━━ Available data

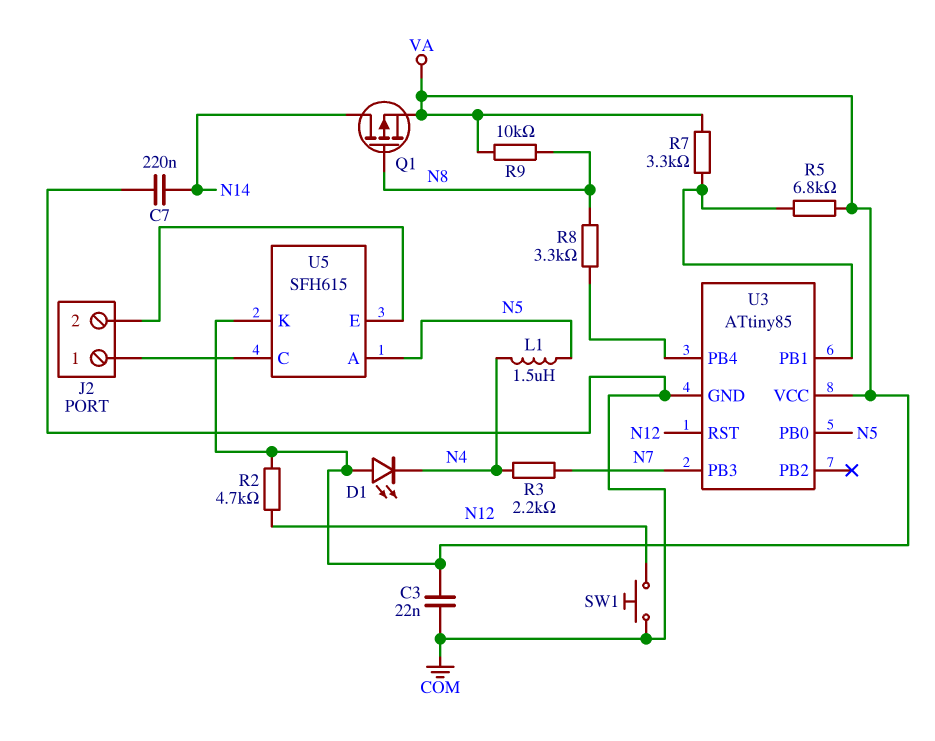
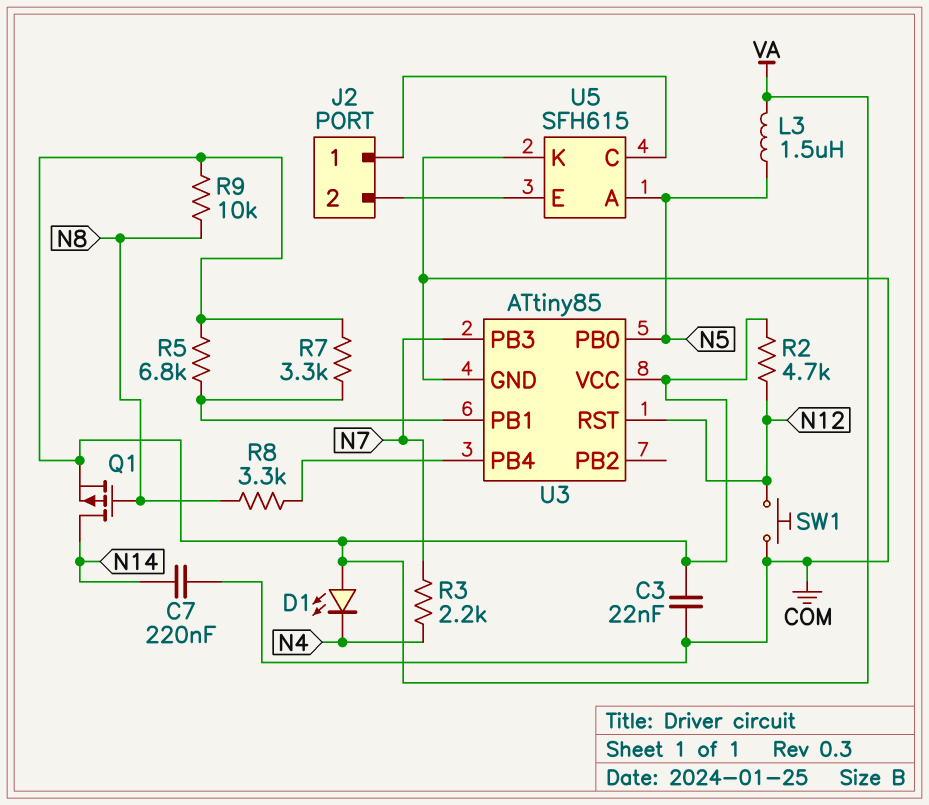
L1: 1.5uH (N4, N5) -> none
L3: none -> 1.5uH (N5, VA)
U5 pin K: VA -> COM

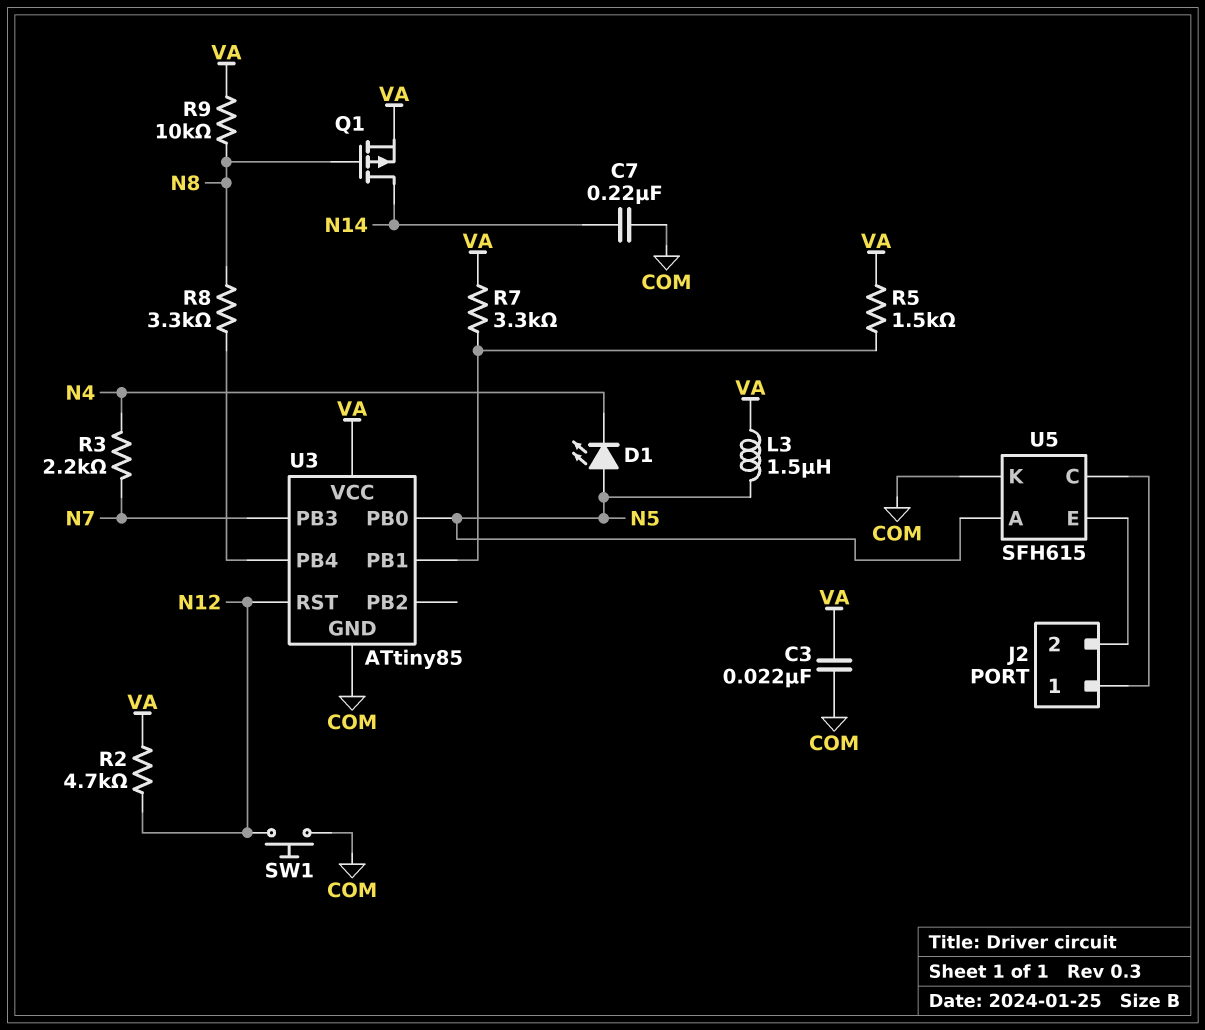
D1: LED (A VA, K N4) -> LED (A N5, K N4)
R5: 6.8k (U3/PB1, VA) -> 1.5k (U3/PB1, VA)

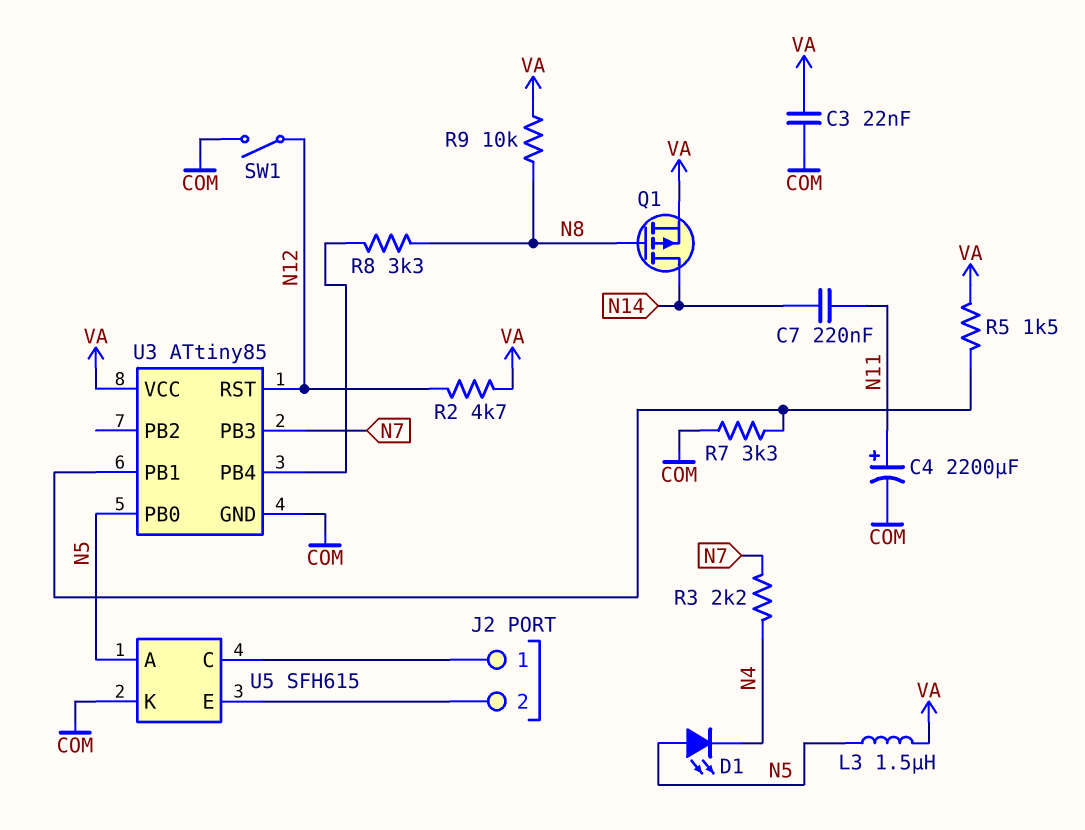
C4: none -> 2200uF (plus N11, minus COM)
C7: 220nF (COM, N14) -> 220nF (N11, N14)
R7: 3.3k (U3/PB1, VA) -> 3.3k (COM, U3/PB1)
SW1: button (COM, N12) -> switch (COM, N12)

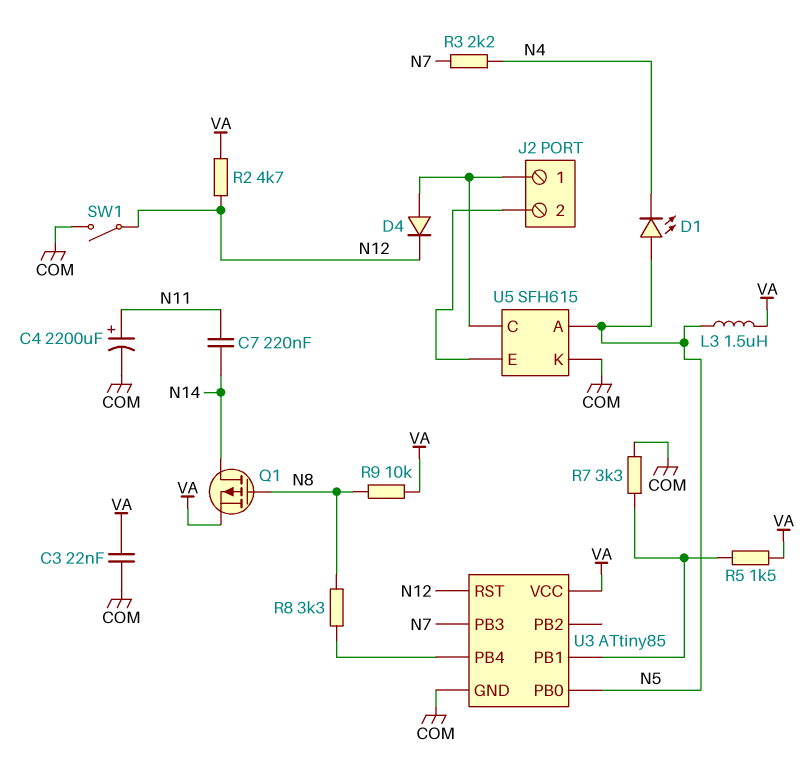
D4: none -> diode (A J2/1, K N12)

━━━━
━━ Available data

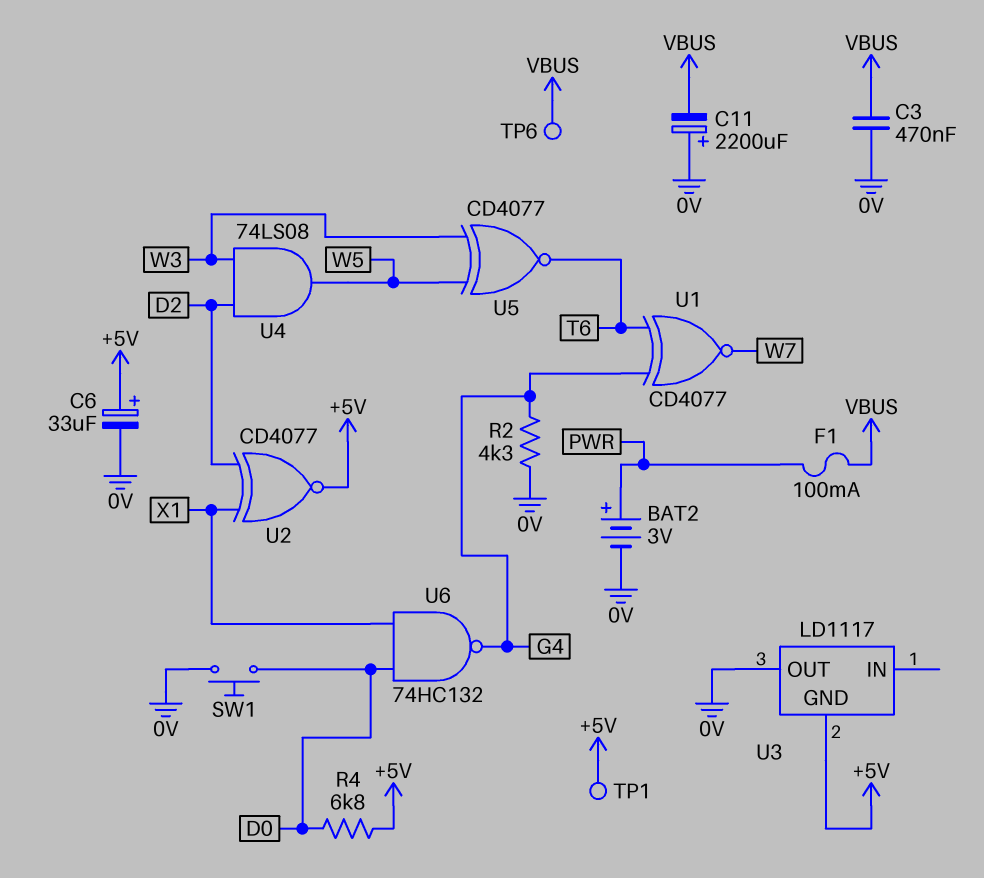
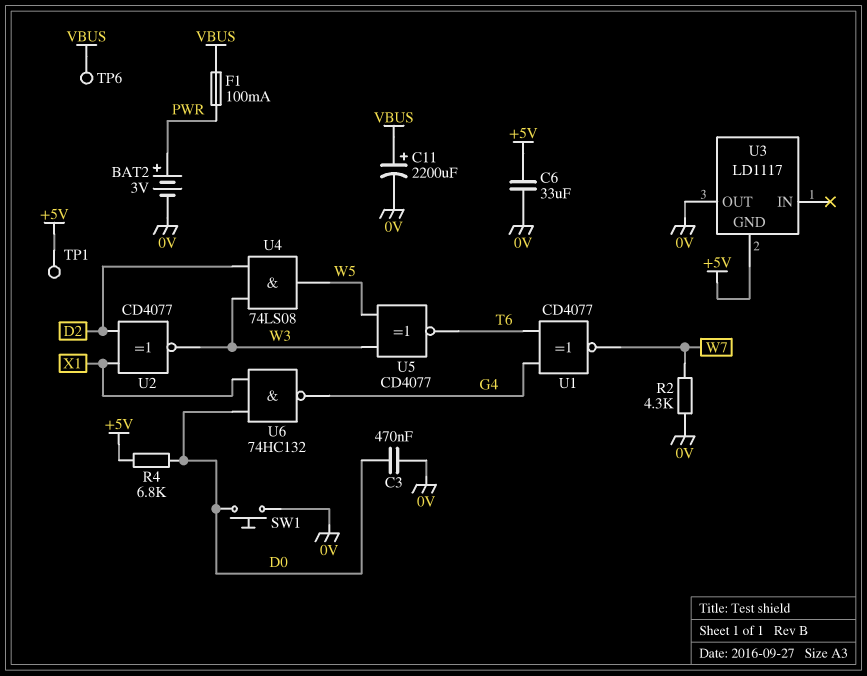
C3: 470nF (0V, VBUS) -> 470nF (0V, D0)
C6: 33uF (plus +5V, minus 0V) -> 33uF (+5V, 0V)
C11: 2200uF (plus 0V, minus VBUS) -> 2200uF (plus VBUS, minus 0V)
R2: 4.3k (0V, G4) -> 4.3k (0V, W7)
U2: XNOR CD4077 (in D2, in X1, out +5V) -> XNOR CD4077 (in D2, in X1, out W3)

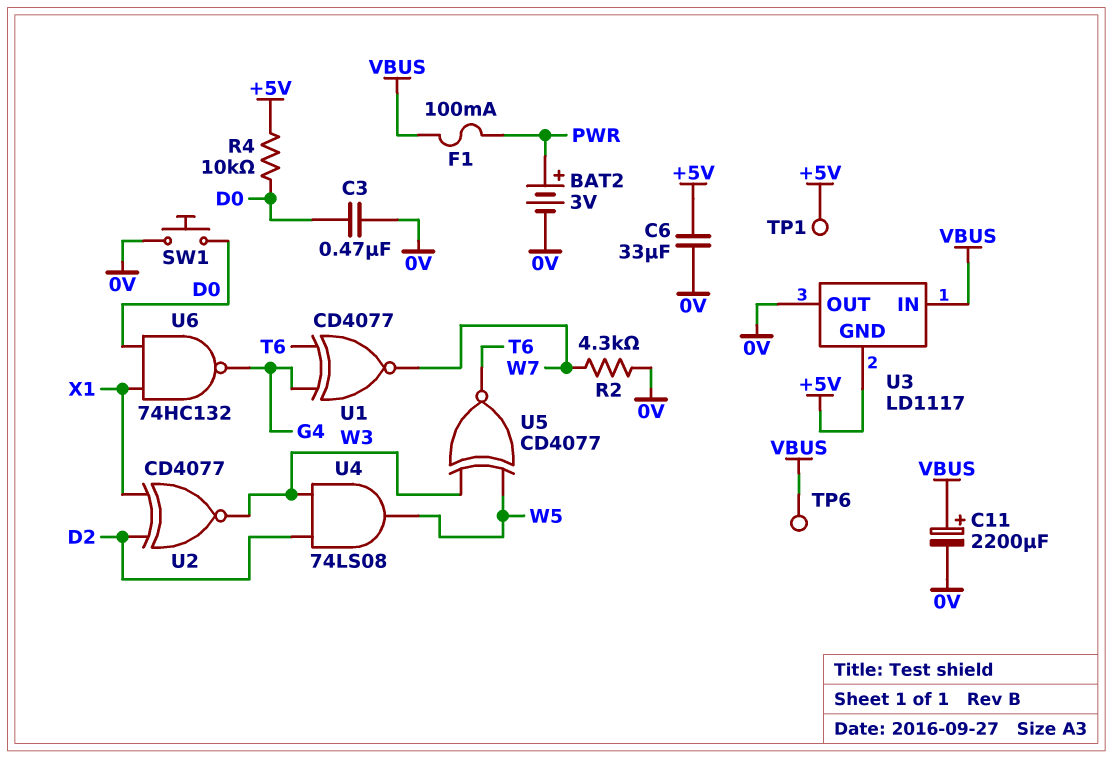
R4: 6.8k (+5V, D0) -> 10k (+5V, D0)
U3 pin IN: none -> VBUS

━━━━
━━ Available data

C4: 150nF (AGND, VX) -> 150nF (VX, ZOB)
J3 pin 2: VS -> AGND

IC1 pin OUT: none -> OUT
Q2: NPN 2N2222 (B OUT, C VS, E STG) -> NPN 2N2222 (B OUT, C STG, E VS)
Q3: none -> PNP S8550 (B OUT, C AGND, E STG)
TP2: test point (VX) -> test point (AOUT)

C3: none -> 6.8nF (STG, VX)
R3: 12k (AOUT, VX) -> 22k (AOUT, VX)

━━━━

▸ Assigned task: Print from the line containing "U5 pin K: VA -> COM" through the line containing "D4: none -> diode (A J2/1, K N12)" in the data above, exactly as the lines stand, and omit every picture.

▸ Answer to this task:
U5 pin K: VA -> COM

D1: LED (A VA, K N4) -> LED (A N5, K N4)
R5: 6.8k (U3/PB1, VA) -> 1.5k (U3/PB1, VA)

C4: none -> 2200uF (plus N11, minus COM)
C7: 220nF (COM, N14) -> 220nF (N11, N14)
R7: 3.3k (U3/PB1, VA) -> 3.3k (COM, U3/PB1)
SW1: button (COM, N12) -> switch (COM, N12)

D4: none -> diode (A J2/1, K N12)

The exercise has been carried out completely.